/---
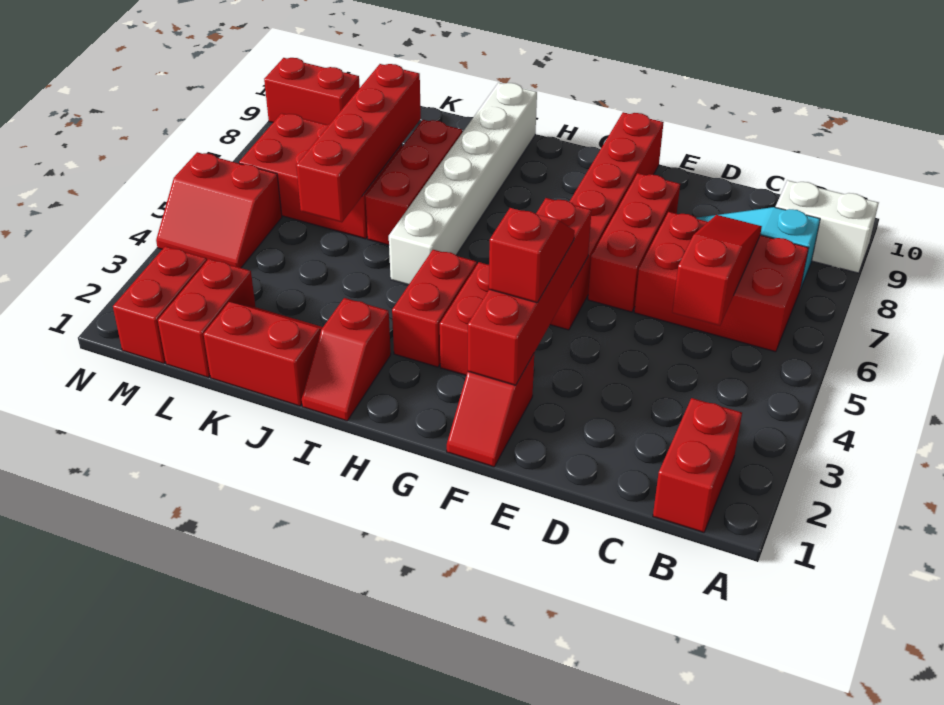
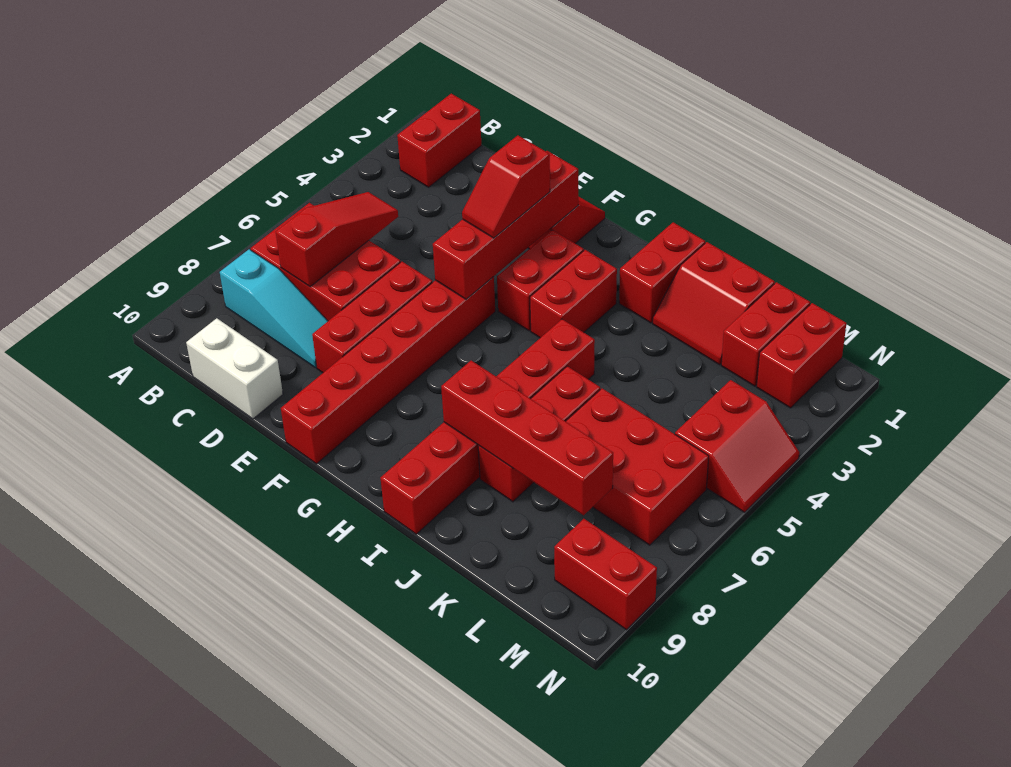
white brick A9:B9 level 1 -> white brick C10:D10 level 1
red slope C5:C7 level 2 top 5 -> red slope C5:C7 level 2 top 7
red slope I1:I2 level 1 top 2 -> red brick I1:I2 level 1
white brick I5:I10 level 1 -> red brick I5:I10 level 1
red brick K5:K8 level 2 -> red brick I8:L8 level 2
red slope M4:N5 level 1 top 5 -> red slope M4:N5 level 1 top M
\---
### WORK INSTRUCTION:
Only the lines from the one with "red slope I1:I2" through the end of the data belong in the answer, each reproduced exactly.

### PROBLEM SOLUTION:
red slope I1:I2 level 1 top 2 -> red brick I1:I2 level 1
white brick I5:I10 level 1 -> red brick I5:I10 level 1
red brick K5:K8 level 2 -> red brick I8:L8 level 2
red slope M4:N5 level 1 top 5 -> red slope M4:N5 level 1 top M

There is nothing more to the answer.